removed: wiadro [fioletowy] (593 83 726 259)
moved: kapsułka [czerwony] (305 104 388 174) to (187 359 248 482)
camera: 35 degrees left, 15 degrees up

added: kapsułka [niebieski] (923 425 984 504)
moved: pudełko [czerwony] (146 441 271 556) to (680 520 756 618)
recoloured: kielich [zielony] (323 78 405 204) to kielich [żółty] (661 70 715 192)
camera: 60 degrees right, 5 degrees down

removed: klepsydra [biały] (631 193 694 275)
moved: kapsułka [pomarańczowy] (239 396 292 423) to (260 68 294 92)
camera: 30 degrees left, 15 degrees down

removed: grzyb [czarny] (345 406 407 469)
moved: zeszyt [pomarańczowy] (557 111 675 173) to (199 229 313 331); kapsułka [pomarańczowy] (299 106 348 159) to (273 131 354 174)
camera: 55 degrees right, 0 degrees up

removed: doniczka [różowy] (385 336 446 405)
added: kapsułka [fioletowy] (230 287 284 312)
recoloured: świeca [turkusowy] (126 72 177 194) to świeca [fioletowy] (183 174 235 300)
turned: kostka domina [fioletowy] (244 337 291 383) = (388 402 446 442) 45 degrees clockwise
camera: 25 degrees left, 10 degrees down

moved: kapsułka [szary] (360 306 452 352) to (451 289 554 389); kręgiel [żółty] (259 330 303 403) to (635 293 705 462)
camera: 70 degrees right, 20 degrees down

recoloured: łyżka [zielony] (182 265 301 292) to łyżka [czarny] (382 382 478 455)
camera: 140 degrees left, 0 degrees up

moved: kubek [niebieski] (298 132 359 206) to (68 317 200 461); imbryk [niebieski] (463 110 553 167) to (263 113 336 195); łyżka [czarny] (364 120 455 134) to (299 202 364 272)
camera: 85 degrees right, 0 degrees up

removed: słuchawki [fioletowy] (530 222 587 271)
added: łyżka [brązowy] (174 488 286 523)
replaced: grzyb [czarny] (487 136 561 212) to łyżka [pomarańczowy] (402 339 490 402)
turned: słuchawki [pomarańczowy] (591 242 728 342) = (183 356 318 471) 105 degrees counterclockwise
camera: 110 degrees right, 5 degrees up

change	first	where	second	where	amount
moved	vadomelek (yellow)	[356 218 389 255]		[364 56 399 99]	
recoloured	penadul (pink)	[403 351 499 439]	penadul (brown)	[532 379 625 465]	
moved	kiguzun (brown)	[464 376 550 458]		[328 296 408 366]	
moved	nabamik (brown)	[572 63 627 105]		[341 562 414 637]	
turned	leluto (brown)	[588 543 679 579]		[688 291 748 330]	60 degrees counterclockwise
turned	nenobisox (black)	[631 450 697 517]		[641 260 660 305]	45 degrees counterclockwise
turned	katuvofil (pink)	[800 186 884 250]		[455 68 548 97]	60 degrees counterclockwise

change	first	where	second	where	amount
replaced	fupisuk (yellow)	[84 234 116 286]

◇ ◇ ◇

Repeat each of the entries exactly as written.

= Output below =
removed: wiadro [fioletowy] (593 83 726 259)
moved: kapsułka [czerwony] (305 104 388 174) to (187 359 248 482)
camera: 35 degrees left, 15 degrees up

added: kapsułka [niebieski] (923 425 984 504)
moved: pudełko [czerwony] (146 441 271 556) to (680 520 756 618)
recoloured: kielich [zielony] (323 78 405 204) to kielich [żółty] (661 70 715 192)
camera: 60 degrees right, 5 degrees down

removed: klepsydra [biały] (631 193 694 275)
moved: kapsułka [pomarańczowy] (239 396 292 423) to (260 68 294 92)
camera: 30 degrees left, 15 degrees down

removed: grzyb [czarny] (345 406 407 469)
moved: zeszyt [pomarańczowy] (557 111 675 173) to (199 229 313 331); kapsułka [pomarańczowy] (299 106 348 159) to (273 131 354 174)
camera: 55 degrees right, 0 degrees up

removed: doniczka [różowy] (385 336 446 405)
added: kapsułka [fioletowy] (230 287 284 312)
recoloured: świeca [turkusowy] (126 72 177 194) to świeca [fioletowy] (183 174 235 300)
turned: kostka domina [fioletowy] (244 337 291 383) = (388 402 446 442) 45 degrees clockwise
camera: 25 degrees left, 10 degrees down

moved: kapsułka [szary] (360 306 452 352) to (451 289 554 389); kręgiel [żółty] (259 330 303 403) to (635 293 705 462)
camera: 70 degrees right, 20 degrees down

recoloured: łyżka [zielony] (182 265 301 292) to łyżka [czarny] (382 382 478 455)
camera: 140 degrees left, 0 degrees up

moved: kubek [niebieski] (298 132 359 206) to (68 317 200 461); imbryk [niebieski] (463 110 553 167) to (263 113 336 195); łyżka [czarny] (364 120 455 134) to (299 202 364 272)
camera: 85 degrees right, 0 degrees up

removed: słuchawki [fioletowy] (530 222 587 271)
added: łyżka [brązowy] (174 488 286 523)
replaced: grzyb [czarny] (487 136 561 212) to łyżka [pomarańczowy] (402 339 490 402)
turned: słuchawki [pomarańczowy] (591 242 728 342) = (183 356 318 471) 105 degrees counterclockwise
camera: 110 degrees right, 5 degrees up

change	first	where	second	where	amount
moved	vadomelek (yellow)	[356 218 389 255]		[364 56 399 99]	
recoloured	penadul (pink)	[403 351 499 439]	penadul (brown)	[532 379 625 465]	
moved	kiguzun (brown)	[464 376 550 458]		[328 296 408 366]	
moved	nabamik (brown)	[572 63 627 105]		[341 562 414 637]	
turned	leluto (brown)	[588 543 679 579]		[688 291 748 330]	60 degrees counterclockwise
turned	nenobisox (black)	[631 450 697 517]		[641 260 660 305]	45 degrees counterclockwise
turned	katuvofil (pink)	[800 186 884 250]		[455 68 548 97]	60 degrees counterclockwise

change	first	where	second	where	amount
replaced	fupisuk (yellow)	[84 234 116 286]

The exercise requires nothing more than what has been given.